[Change detection data]
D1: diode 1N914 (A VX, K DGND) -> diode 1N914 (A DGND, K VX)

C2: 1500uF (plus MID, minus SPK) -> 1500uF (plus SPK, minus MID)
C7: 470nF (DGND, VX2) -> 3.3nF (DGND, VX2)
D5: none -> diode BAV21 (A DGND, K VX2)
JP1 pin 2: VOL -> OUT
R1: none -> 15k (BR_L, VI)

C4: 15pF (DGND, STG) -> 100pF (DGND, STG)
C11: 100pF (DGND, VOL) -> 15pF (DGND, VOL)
--
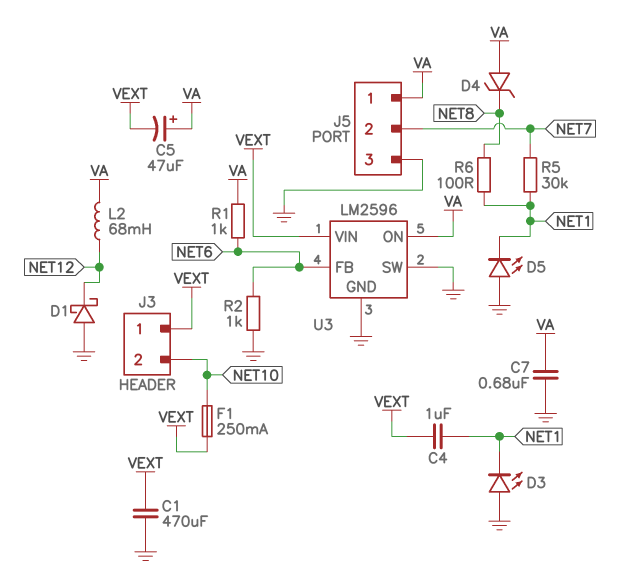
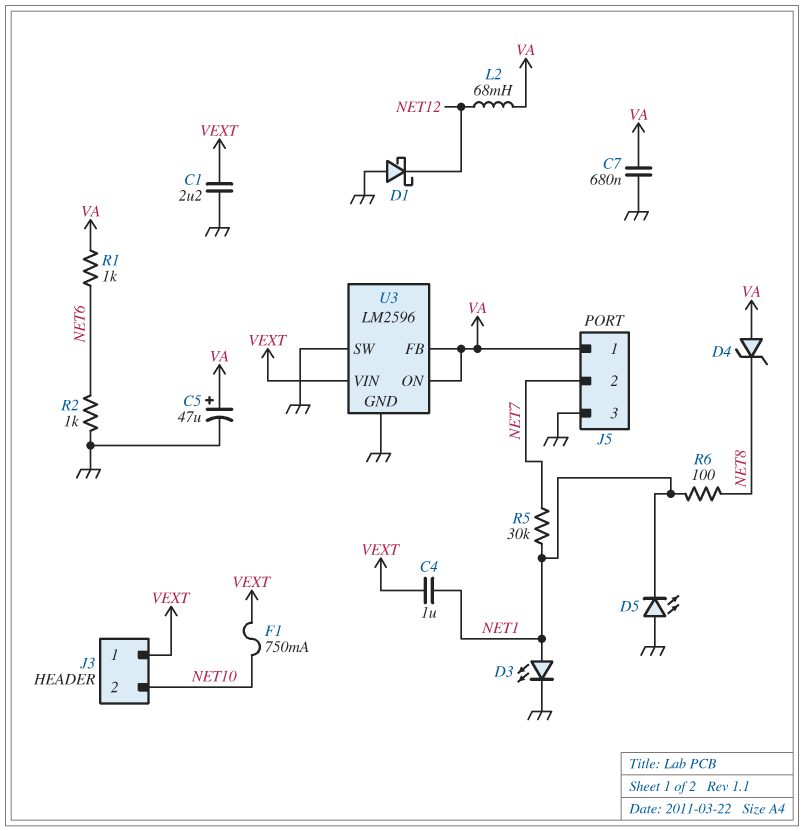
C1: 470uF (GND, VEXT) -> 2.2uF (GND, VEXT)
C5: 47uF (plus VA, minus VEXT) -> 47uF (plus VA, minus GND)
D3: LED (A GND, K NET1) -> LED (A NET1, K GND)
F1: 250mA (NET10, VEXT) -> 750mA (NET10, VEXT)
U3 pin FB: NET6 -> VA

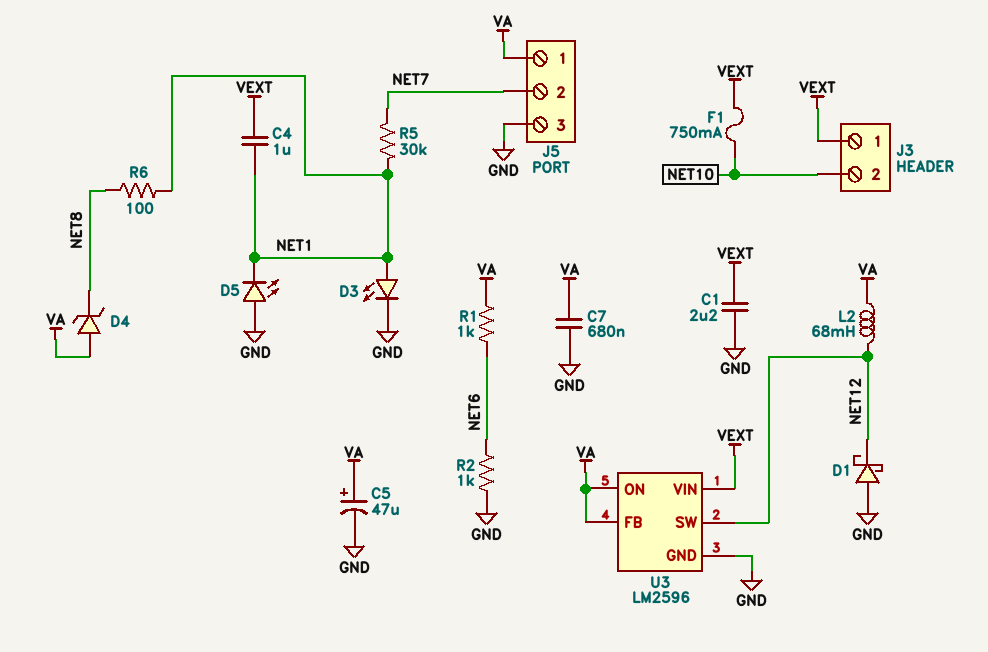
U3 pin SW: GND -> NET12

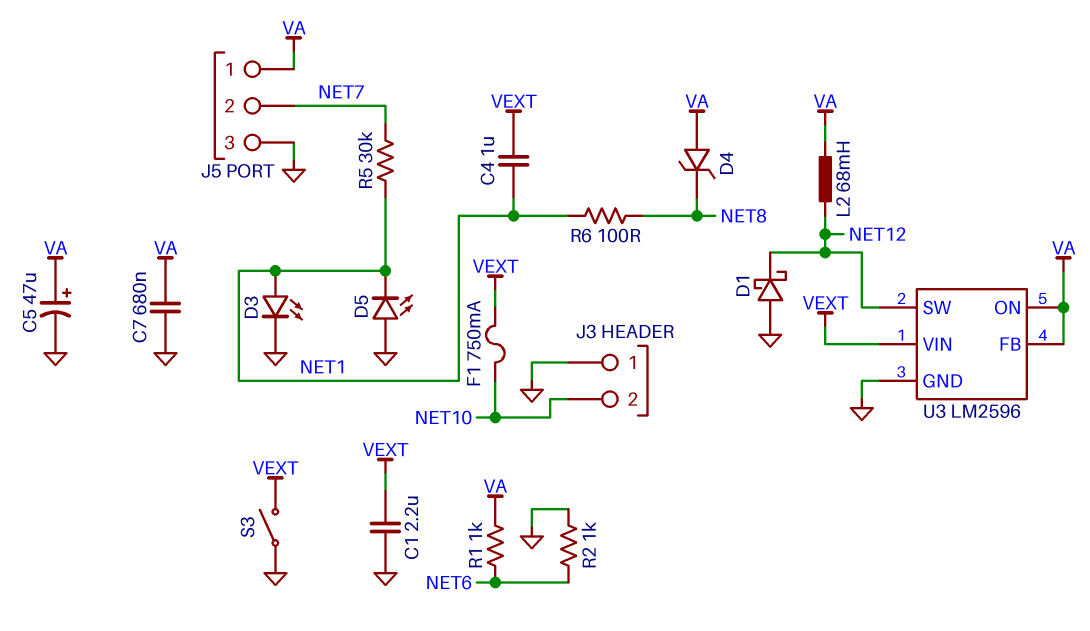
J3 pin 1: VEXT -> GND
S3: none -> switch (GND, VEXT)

Problem to work on
Set down precisely the lines above between the line holding "D1: diode 1N914" and the line holding "R1: none -> 15k (BR_L, VI)", inclusive, and nothing beyond them.

Exercise response
D1: diode 1N914 (A VX, K DGND) -> diode 1N914 (A DGND, K VX)

C2: 1500uF (plus MID, minus SPK) -> 1500uF (plus SPK, minus MID)
C7: 470nF (DGND, VX2) -> 3.3nF (DGND, VX2)
D5: none -> diode BAV21 (A DGND, K VX2)
JP1 pin 2: VOL -> OUT
R1: none -> 15k (BR_L, VI)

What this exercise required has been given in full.